Return every line of the material below that contains the word "pentagon".

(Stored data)

• • •

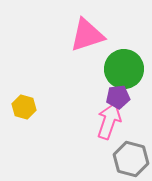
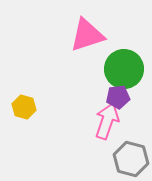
pink arrow: moved 2 px left
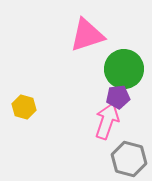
gray hexagon: moved 2 px left
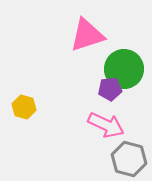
purple pentagon: moved 8 px left, 8 px up
pink arrow: moved 1 px left, 4 px down; rotated 96 degrees clockwise
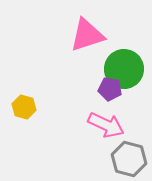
purple pentagon: rotated 15 degrees clockwise
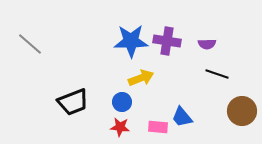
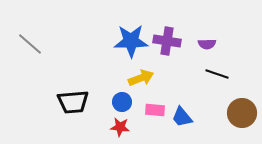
black trapezoid: rotated 16 degrees clockwise
brown circle: moved 2 px down
pink rectangle: moved 3 px left, 17 px up
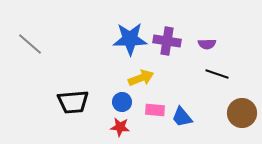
blue star: moved 1 px left, 2 px up
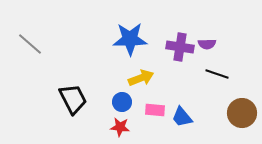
purple cross: moved 13 px right, 6 px down
black trapezoid: moved 3 px up; rotated 112 degrees counterclockwise
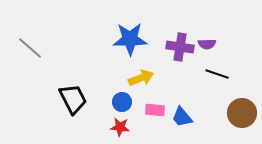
gray line: moved 4 px down
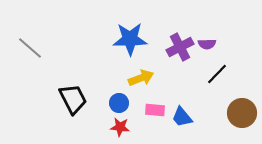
purple cross: rotated 36 degrees counterclockwise
black line: rotated 65 degrees counterclockwise
blue circle: moved 3 px left, 1 px down
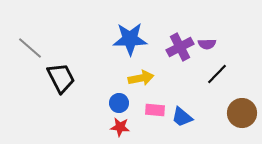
yellow arrow: rotated 10 degrees clockwise
black trapezoid: moved 12 px left, 21 px up
blue trapezoid: rotated 10 degrees counterclockwise
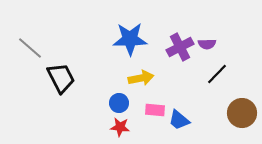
blue trapezoid: moved 3 px left, 3 px down
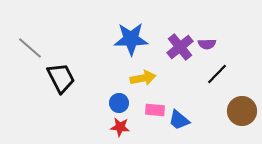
blue star: moved 1 px right
purple cross: rotated 12 degrees counterclockwise
yellow arrow: moved 2 px right
brown circle: moved 2 px up
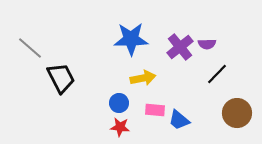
brown circle: moved 5 px left, 2 px down
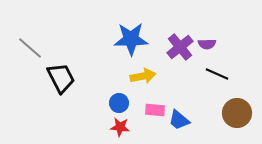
black line: rotated 70 degrees clockwise
yellow arrow: moved 2 px up
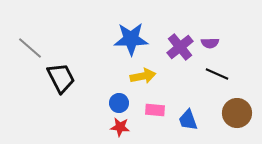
purple semicircle: moved 3 px right, 1 px up
blue trapezoid: moved 9 px right; rotated 30 degrees clockwise
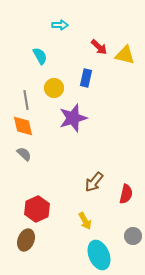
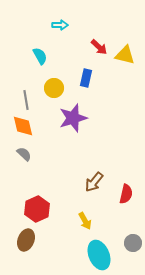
gray circle: moved 7 px down
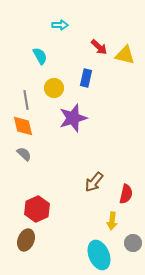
yellow arrow: moved 27 px right; rotated 36 degrees clockwise
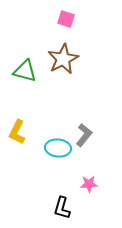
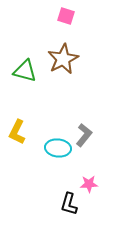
pink square: moved 3 px up
black L-shape: moved 7 px right, 4 px up
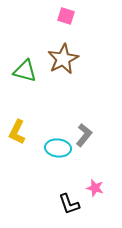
pink star: moved 6 px right, 4 px down; rotated 18 degrees clockwise
black L-shape: rotated 35 degrees counterclockwise
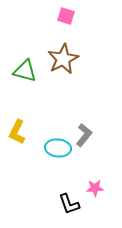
pink star: rotated 18 degrees counterclockwise
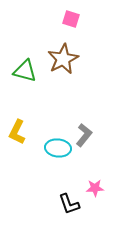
pink square: moved 5 px right, 3 px down
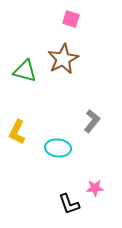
gray L-shape: moved 8 px right, 14 px up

• • •

SOLUTION FOR THIS TASK:
purple pentagon: moved 8 px left, 8 px up
purple pentagon: rotated 15 degrees clockwise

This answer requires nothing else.